[Start of section]
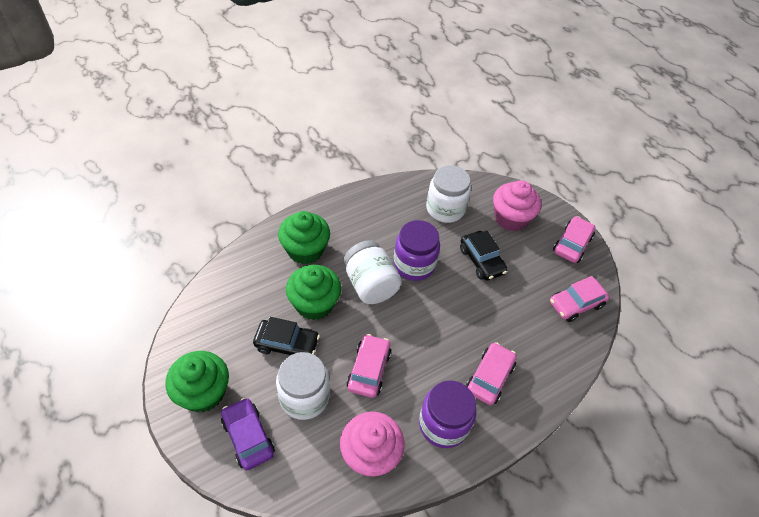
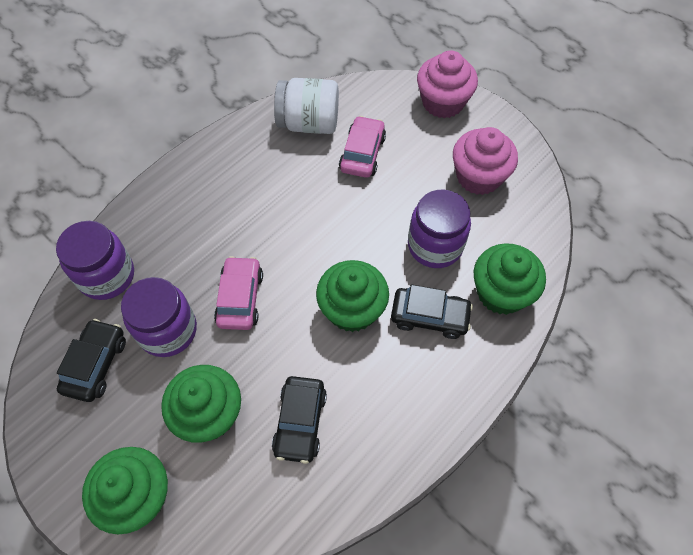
black car: [253,317,320,355] [460,231,508,281] = 2 -> [57,319,126,402] [272,376,327,464] [391,285,473,339] = 3
green cupcake: [165,351,229,413] [278,211,330,264] [286,265,341,320] = 3 -> [82,447,168,535] [161,365,241,443] [316,260,389,332] [474,243,546,315] = 4
pink car: [346,334,391,398] [466,342,517,405] [550,276,609,322] [553,216,595,263] = 4 -> [214,256,263,330] [339,116,386,178] = 2
purple car: [221,398,275,470] = 1 -> none = 0
purple jar: [393,220,440,281] [419,380,476,448] = 2 -> [56,221,134,300] [121,277,197,357] [408,190,471,268] = 3
white jar: [276,352,330,420] [344,240,402,304] [426,165,471,223] = 3 -> [274,78,339,134] = 1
[End of section]
Description of the task — Check the data for the word "purple" and pull out the lines that have it.

Written answer —
purple car: [221,398,275,470] = 1 -> none = 0
purple jar: [393,220,440,281] [419,380,476,448] = 2 -> [56,221,134,300] [121,277,197,357] [408,190,471,268] = 3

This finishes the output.